__How to complete this task__:
Work through the data below and give the number of lines holding the word "eraser", without any other text.

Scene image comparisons
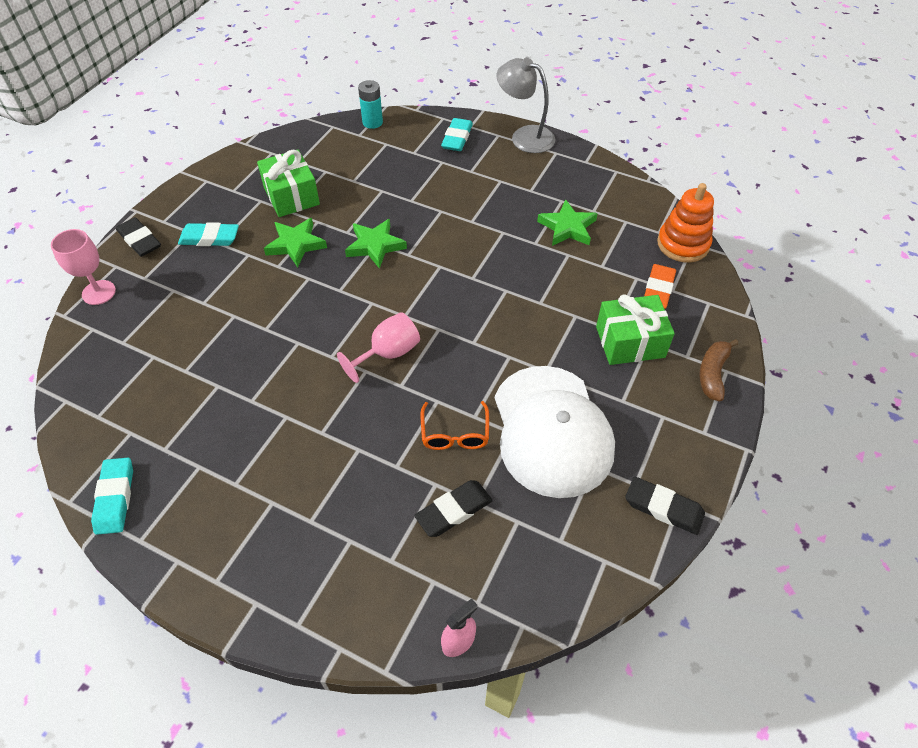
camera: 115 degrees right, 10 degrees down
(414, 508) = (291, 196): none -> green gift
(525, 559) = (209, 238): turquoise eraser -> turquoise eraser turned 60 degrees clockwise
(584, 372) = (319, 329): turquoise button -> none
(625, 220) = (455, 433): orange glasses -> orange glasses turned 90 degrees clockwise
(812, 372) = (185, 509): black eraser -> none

__Answer box__:
2